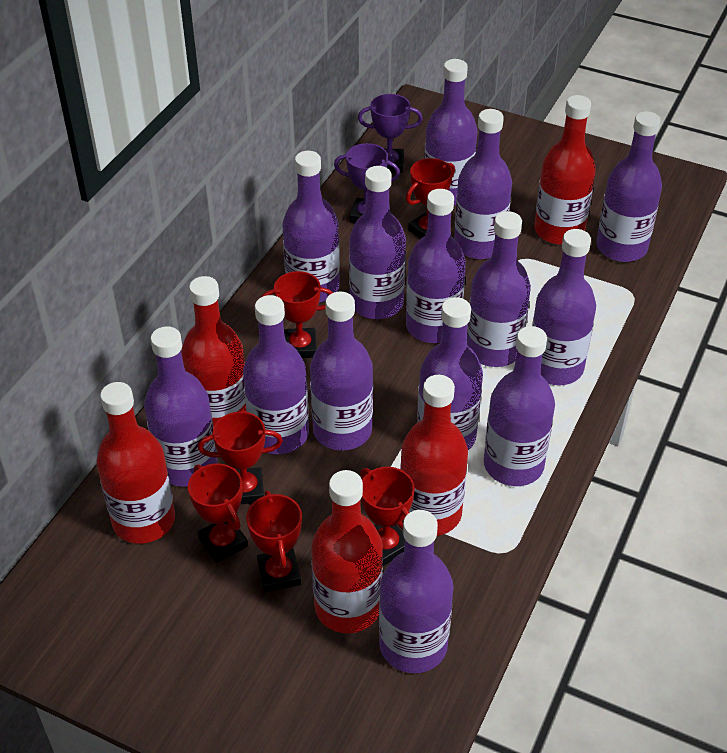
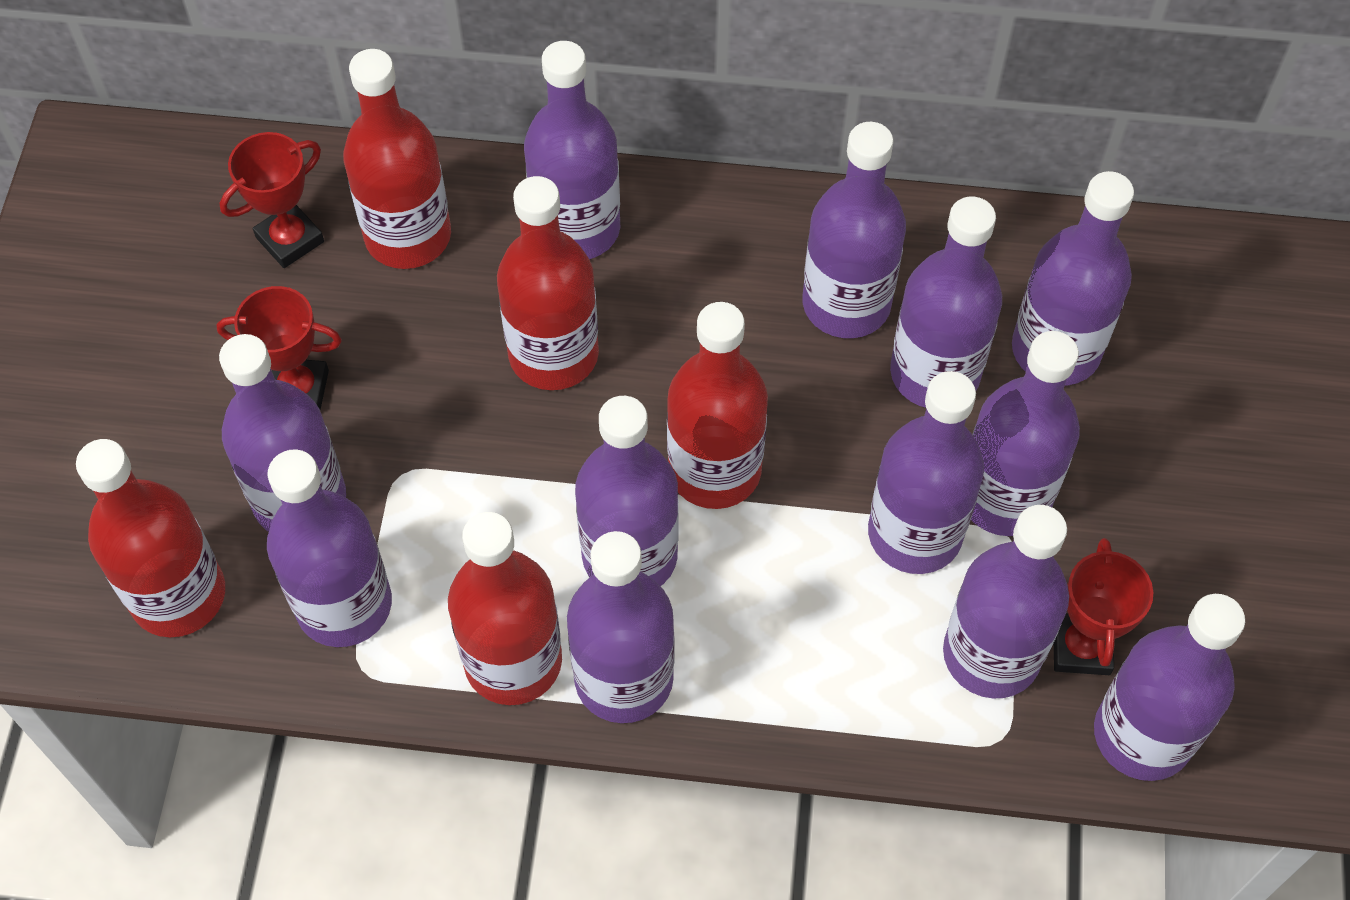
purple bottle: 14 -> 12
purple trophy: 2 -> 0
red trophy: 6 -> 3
******
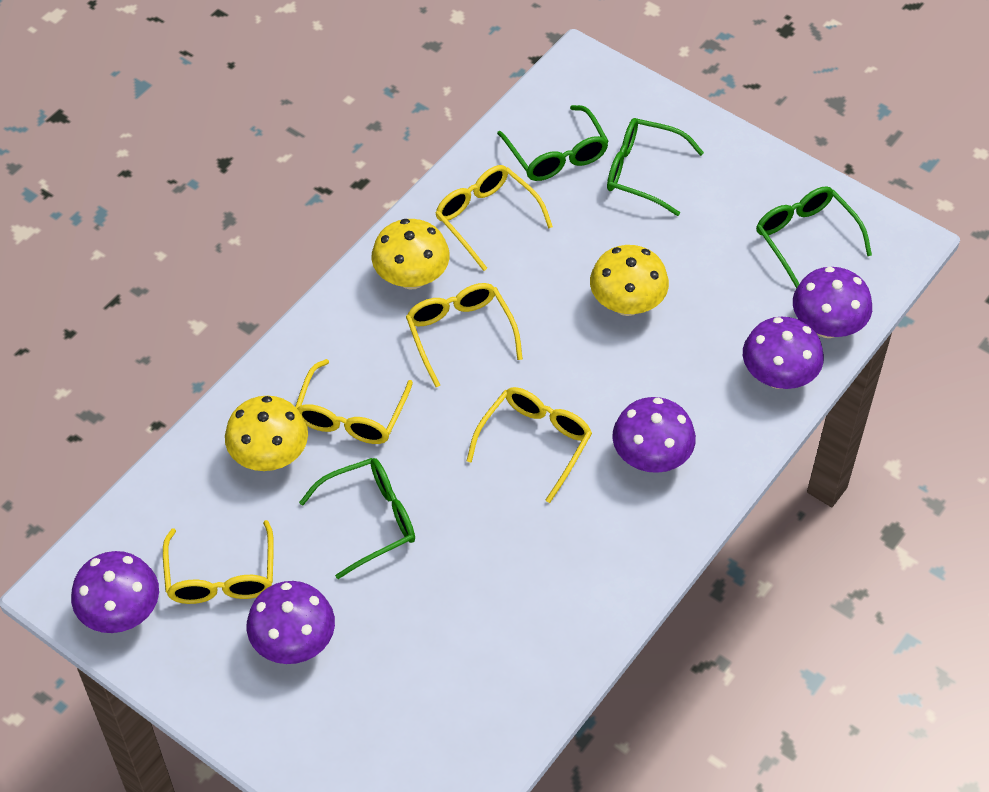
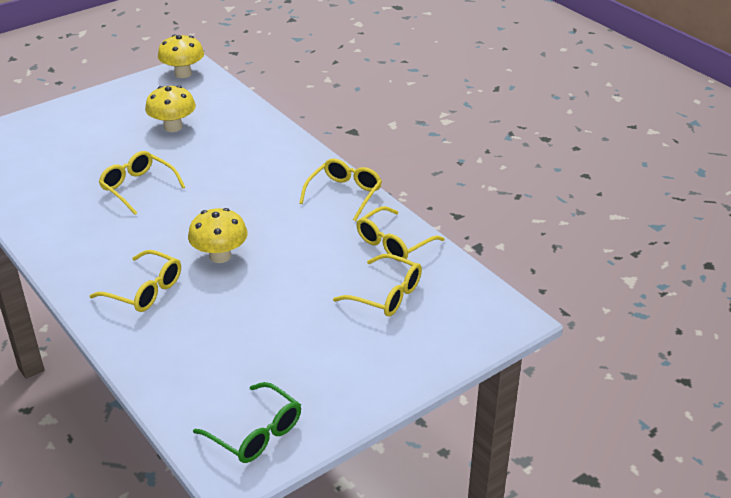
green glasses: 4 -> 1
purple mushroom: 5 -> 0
******
→ **Task statement**
Among the lines above, repeat exactly those from the line with "purple bottle: 14 -> 12" to the line with "red trophy: 6 -> 3", counting both ends.

→ **Answer below**
purple bottle: 14 -> 12
purple trophy: 2 -> 0
red trophy: 6 -> 3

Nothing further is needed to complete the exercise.